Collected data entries

◆ ◆ ◆ ◆ ◆

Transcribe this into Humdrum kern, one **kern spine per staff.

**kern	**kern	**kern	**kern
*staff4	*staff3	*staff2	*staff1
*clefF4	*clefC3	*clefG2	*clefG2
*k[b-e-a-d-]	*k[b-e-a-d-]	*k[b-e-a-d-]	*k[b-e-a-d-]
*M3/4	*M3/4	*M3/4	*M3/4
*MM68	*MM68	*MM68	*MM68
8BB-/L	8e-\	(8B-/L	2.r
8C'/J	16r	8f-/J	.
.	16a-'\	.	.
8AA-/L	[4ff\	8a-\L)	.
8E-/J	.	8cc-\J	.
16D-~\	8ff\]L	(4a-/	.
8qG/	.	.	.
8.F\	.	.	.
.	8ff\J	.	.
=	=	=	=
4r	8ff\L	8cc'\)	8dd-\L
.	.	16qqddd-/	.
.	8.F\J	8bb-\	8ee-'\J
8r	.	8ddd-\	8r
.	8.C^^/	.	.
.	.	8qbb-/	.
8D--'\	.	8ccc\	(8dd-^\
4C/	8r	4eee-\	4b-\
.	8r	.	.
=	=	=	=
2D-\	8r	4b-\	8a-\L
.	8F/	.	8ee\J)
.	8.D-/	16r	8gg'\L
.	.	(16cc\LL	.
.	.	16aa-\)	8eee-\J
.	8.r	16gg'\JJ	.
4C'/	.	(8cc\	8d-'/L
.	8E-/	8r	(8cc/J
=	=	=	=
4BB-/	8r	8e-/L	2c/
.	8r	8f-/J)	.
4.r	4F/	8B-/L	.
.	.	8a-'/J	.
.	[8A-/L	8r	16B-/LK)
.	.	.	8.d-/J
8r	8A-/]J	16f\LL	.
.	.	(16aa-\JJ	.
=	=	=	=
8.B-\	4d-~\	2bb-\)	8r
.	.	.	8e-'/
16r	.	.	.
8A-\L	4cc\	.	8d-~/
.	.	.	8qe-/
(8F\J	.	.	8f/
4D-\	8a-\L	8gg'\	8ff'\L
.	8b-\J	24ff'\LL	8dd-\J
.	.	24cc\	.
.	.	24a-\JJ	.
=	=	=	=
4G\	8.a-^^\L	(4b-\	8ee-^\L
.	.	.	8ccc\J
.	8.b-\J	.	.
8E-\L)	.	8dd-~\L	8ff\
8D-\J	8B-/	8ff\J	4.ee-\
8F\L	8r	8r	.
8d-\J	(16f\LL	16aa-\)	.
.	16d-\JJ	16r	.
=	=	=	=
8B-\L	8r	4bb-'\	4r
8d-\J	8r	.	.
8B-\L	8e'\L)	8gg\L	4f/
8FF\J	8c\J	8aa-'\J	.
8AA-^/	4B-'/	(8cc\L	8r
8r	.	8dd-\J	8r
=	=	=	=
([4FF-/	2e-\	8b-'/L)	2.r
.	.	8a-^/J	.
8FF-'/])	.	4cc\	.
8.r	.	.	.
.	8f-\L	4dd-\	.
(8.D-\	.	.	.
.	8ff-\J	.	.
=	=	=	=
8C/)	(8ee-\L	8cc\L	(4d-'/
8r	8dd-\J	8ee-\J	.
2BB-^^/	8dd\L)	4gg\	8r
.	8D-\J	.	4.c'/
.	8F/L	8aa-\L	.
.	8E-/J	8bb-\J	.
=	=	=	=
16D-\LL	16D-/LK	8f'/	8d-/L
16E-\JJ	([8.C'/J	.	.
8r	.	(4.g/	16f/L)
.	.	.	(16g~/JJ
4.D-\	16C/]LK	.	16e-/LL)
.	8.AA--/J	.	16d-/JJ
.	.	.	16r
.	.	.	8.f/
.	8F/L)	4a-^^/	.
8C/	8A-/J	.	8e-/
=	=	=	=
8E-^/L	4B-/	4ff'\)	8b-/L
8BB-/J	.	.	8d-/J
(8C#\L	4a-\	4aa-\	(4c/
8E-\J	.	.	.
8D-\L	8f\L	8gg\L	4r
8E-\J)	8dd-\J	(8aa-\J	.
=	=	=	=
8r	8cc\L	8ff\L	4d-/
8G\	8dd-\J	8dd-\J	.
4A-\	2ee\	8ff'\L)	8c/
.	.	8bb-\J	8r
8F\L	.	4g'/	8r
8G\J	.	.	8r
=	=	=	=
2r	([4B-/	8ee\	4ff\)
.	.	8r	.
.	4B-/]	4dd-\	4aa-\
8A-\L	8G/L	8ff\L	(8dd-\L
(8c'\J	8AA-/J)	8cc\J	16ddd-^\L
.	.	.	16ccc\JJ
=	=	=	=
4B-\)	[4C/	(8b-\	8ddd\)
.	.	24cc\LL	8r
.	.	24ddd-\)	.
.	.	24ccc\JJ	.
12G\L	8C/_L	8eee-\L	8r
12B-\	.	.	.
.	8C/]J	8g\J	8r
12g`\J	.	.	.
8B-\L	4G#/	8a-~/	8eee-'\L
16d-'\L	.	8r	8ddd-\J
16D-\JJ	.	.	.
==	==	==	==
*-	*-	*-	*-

◆ ◆ ◆ ◆ ◆

What you will do
Find each line of the data above that contains the string "kern" and copy it out. Case counts.

Output below
Transcribe this into Humdrum kern, one **kern spine per staff.
**kern	**kern	**kern	**kern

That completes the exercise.